§ **Task brief**
The task calls for an exact retyping of the lines from the one holding "IC206: OR 74LS32" through the end of the listing, with pictures omitted and nothing added.
Extracted data START
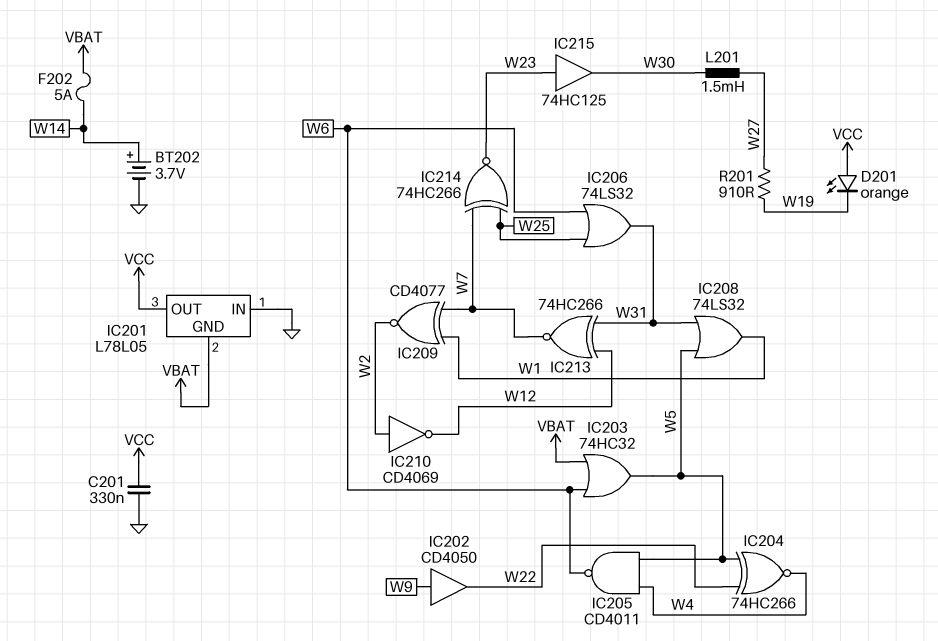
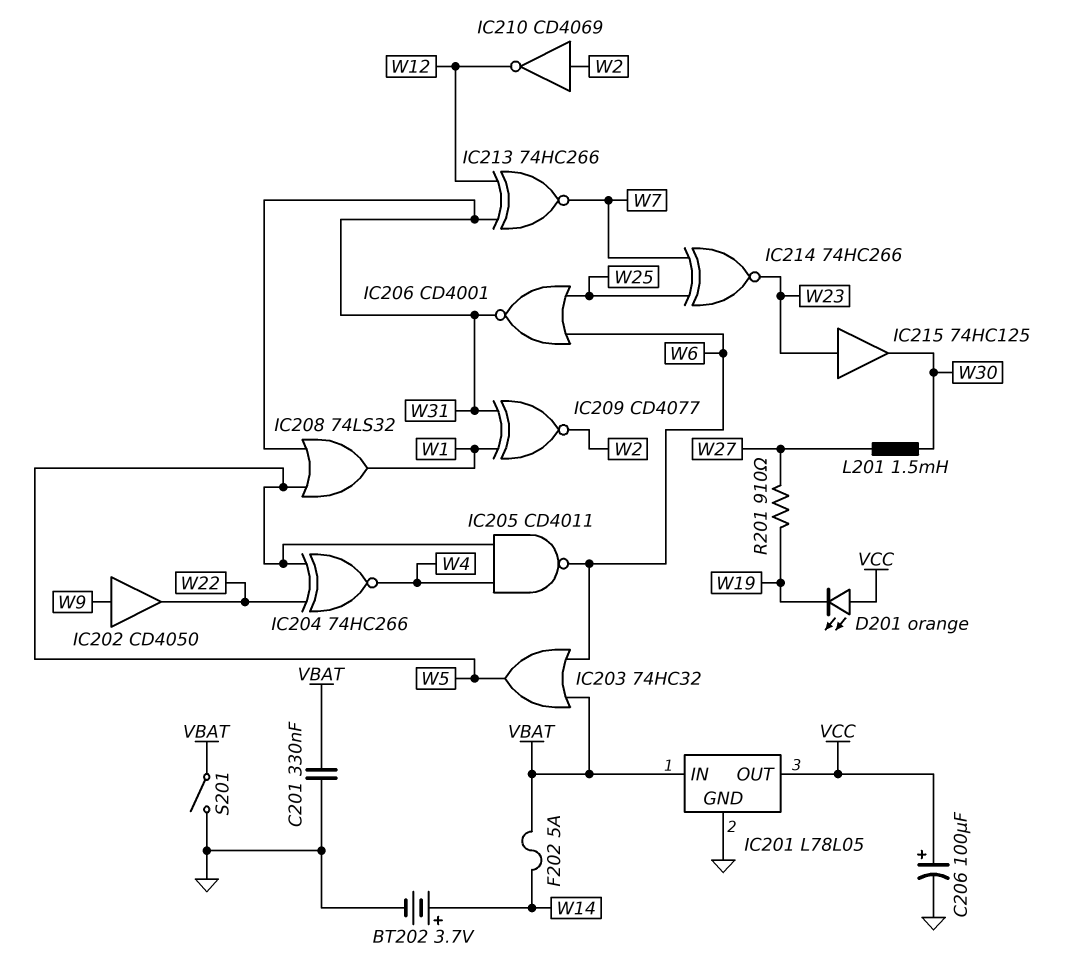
C201: 330nF (GND, VCC) -> 330nF (GND, VBAT)
C206: none -> 100uF (plus VCC, minus GND)
IC201 pin GND: VBAT -> GND
IC201 pin IN: GND -> VBAT
IC206: OR 74LS32 (in W6, in W25, out W31) -> NOR CD4001 (in W6, in W25, out W31)
IC209: XNOR CD4077 (in W1, in W7, out W2) -> XNOR CD4077 (in W1, in W31, out W2)
S201: none -> switch (GND, VBAT)

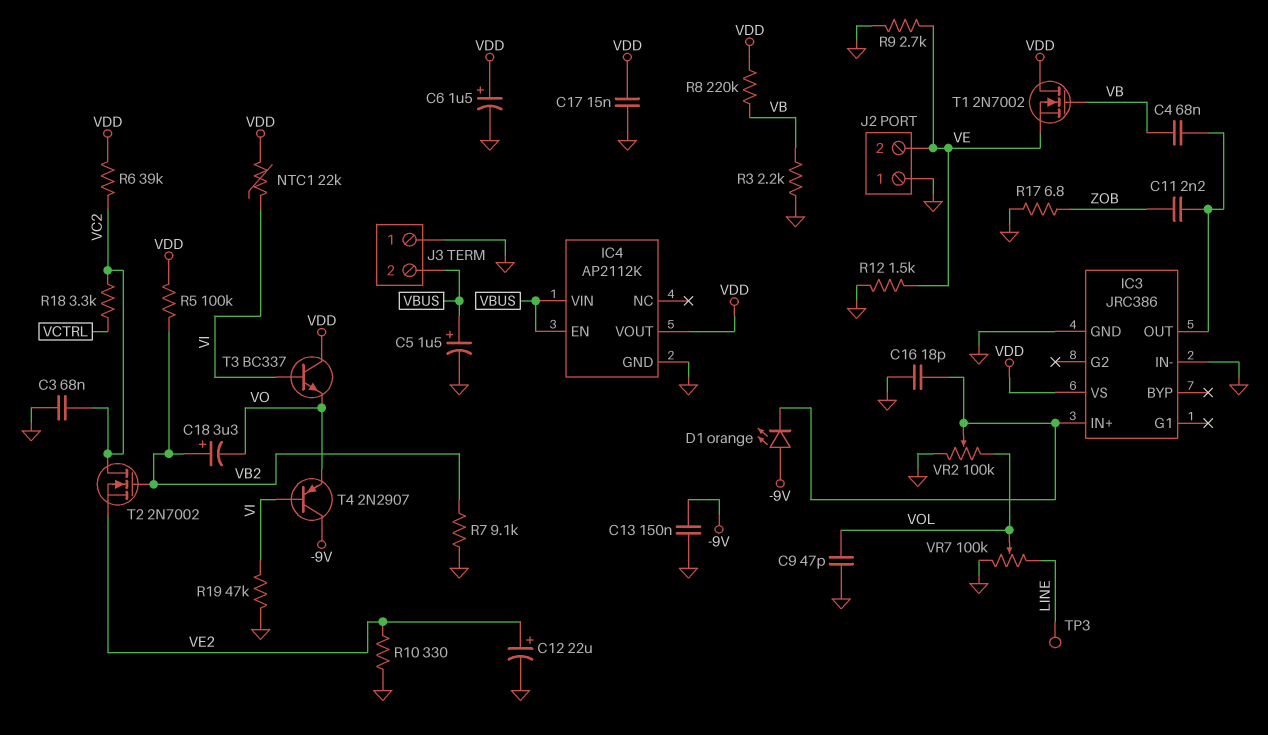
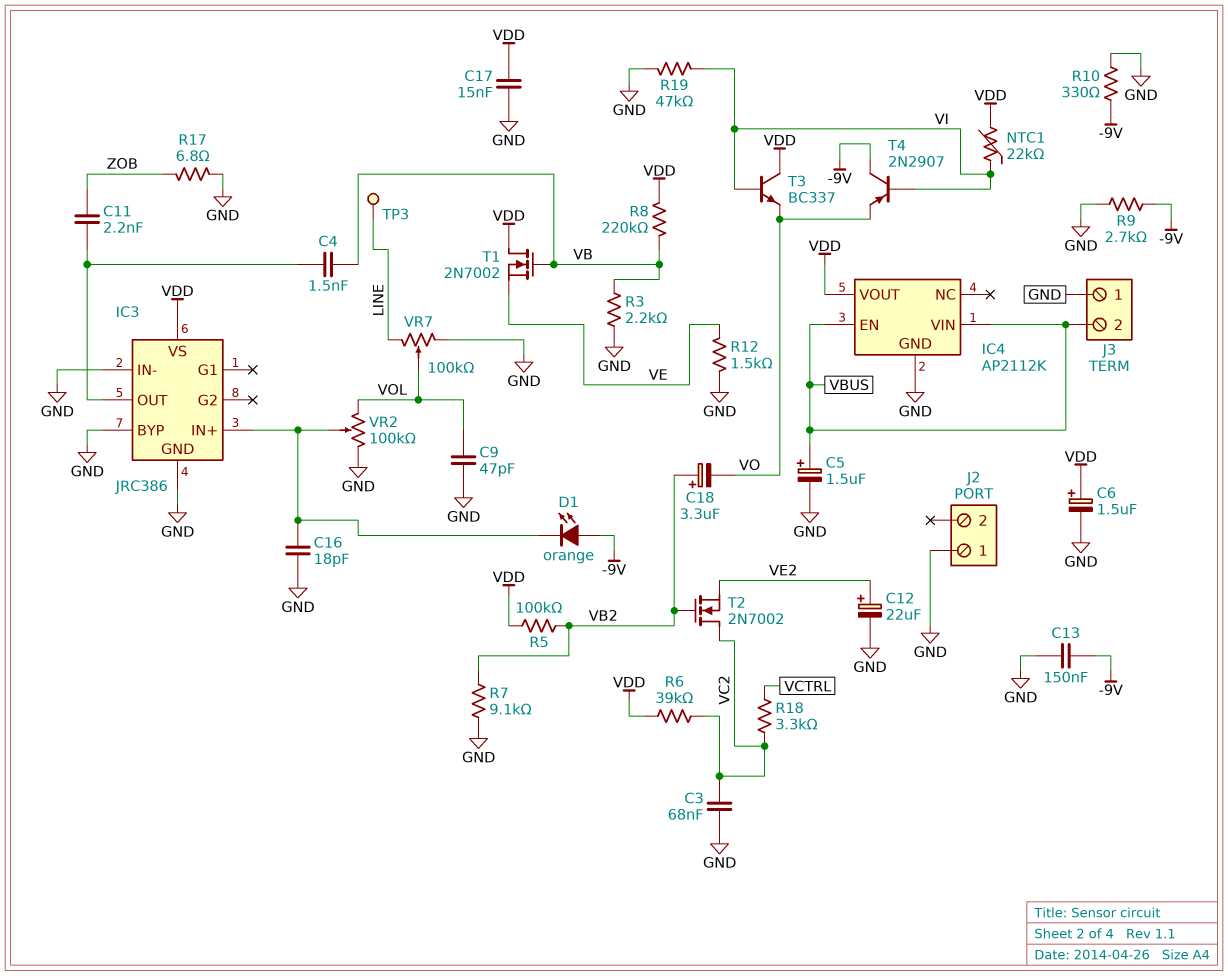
C4: 68nF (IC3/OUT, VB) -> 1.5nF (IC3/OUT, VB)
IC3 pin BYP: none -> GND
J2 pin 2: VE -> none
R9: 2.7k (GND, VE) -> 2.7k (-9V, GND)
R10: 330 (GND, VE2) -> 330 (-9V, GND)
Extracted data END
§ **Problem solution**
IC206: OR 74LS32 (in W6, in W25, out W31) -> NOR CD4001 (in W6, in W25, out W31)
IC209: XNOR CD4077 (in W1, in W7, out W2) -> XNOR CD4077 (in W1, in W31, out W2)
S201: none -> switch (GND, VBAT)

C4: 68nF (IC3/OUT, VB) -> 1.5nF (IC3/OUT, VB)
IC3 pin BYP: none -> GND
J2 pin 2: VE -> none
R9: 2.7k (GND, VE) -> 2.7k (-9V, GND)
R10: 330 (GND, VE2) -> 330 (-9V, GND)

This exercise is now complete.